Would you return the listing that follows exactly, leaving its pictures behind?
☆ ☆ ☆
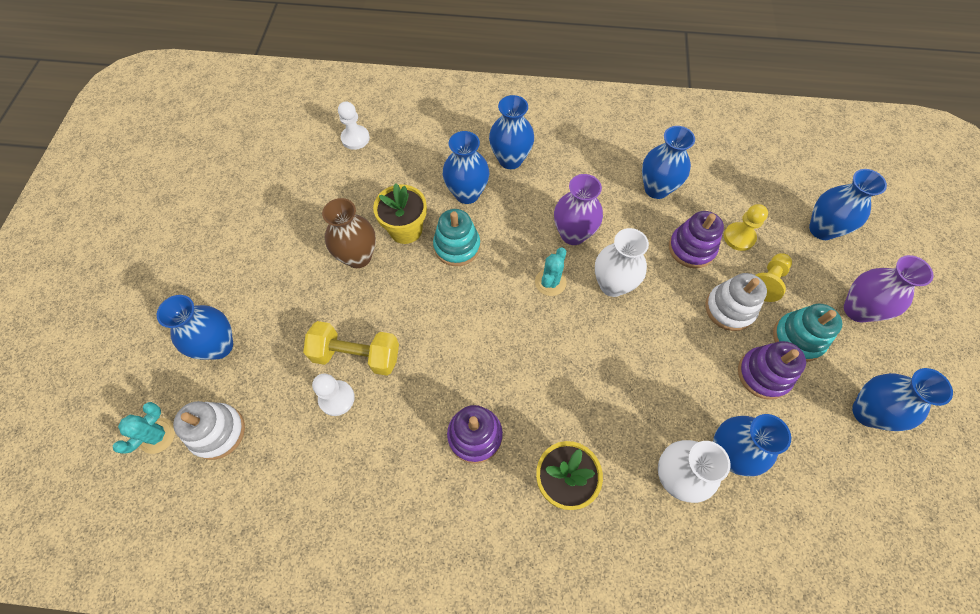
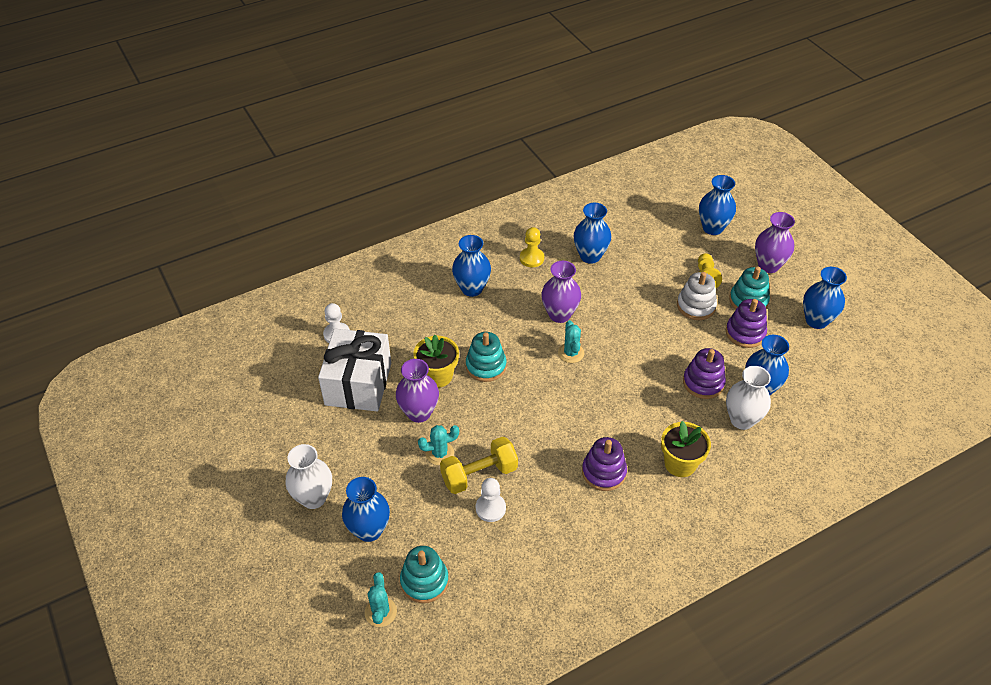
camera: 35 degrees left, 15 degrees down
(218, 432) = (424, 581): white stacking toy -> turquoise stacking toy
(332, 196) = (358, 384): none -> white gift
(341, 310) = (439, 453): none -> turquoise cactus
(358, 257) = (419, 413): brown vase -> purple vase
(467, 193) = (461, 328): blue vase -> none
(612, 285) = (612, 332): white vase -> white vase (313, 498)
(691, 248) = (643, 282): purple stacking toy -> purple stacking toy (703, 383)
(739, 237) = (667, 259): yellow pawn -> yellow pawn (531, 258)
☆ ☆ ☆
■ The answer ■
camera: 35 degrees left, 15 degrees down
(218, 432) = (424, 581): white stacking toy -> turquoise stacking toy
(332, 196) = (358, 384): none -> white gift
(341, 310) = (439, 453): none -> turquoise cactus
(358, 257) = (419, 413): brown vase -> purple vase
(467, 193) = (461, 328): blue vase -> none
(612, 285) = (612, 332): white vase -> white vase (313, 498)
(691, 248) = (643, 282): purple stacking toy -> purple stacking toy (703, 383)
(739, 237) = (667, 259): yellow pawn -> yellow pawn (531, 258)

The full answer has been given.